══ MATERIAL FOR THIS EXERCISE ══

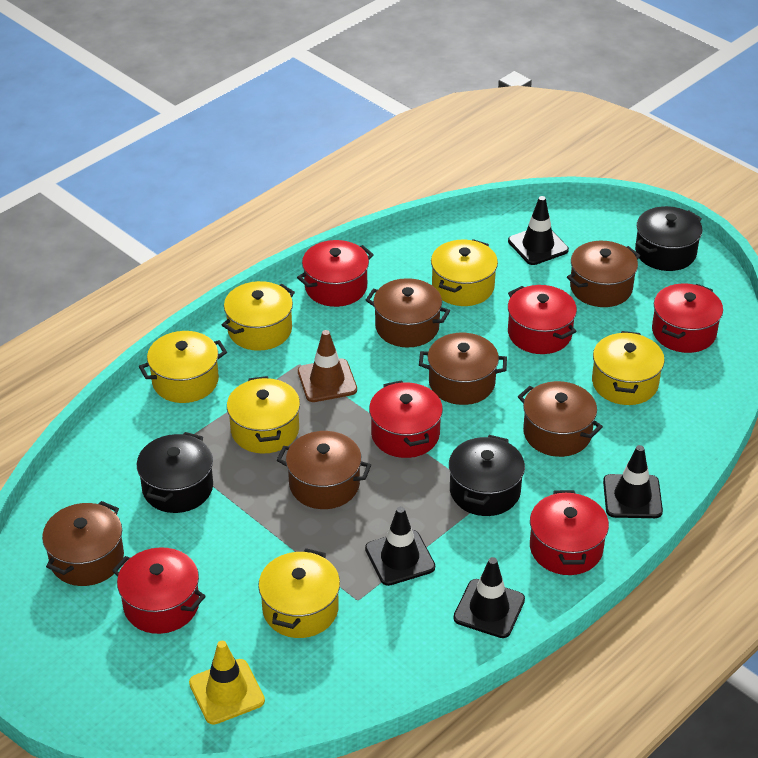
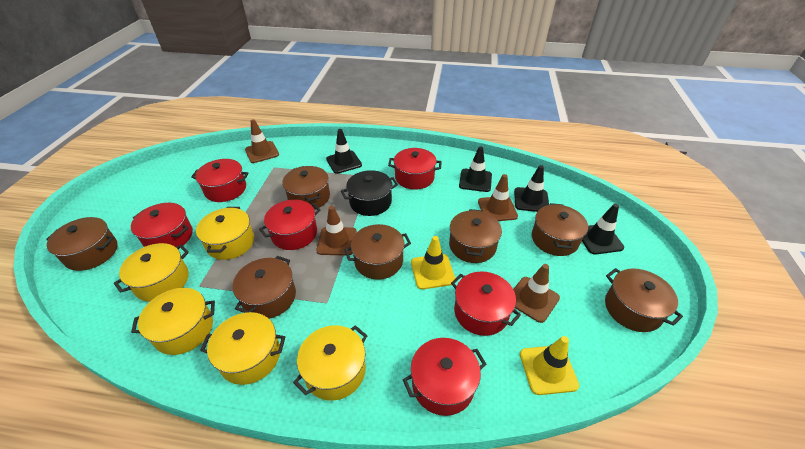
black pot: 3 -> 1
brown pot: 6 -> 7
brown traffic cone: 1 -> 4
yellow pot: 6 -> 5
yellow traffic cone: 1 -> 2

═══
══ MATERIAL FOR THIS EXERCISE ══

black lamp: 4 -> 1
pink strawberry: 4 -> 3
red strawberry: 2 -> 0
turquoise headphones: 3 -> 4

═══
══ MATERIAL FOR THIS EXERCISE ══

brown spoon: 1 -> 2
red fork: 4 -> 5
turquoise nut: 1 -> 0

═══

> [TRY IT] What is asked for is an exact copy of the lines above from the one containing "black pot: 3 -> 1" through the one containing "yellow traffic cone: 1 -> 2", and only those.

> [ANSWER AREA]
black pot: 3 -> 1
brown pot: 6 -> 7
brown traffic cone: 1 -> 4
yellow pot: 6 -> 5
yellow traffic cone: 1 -> 2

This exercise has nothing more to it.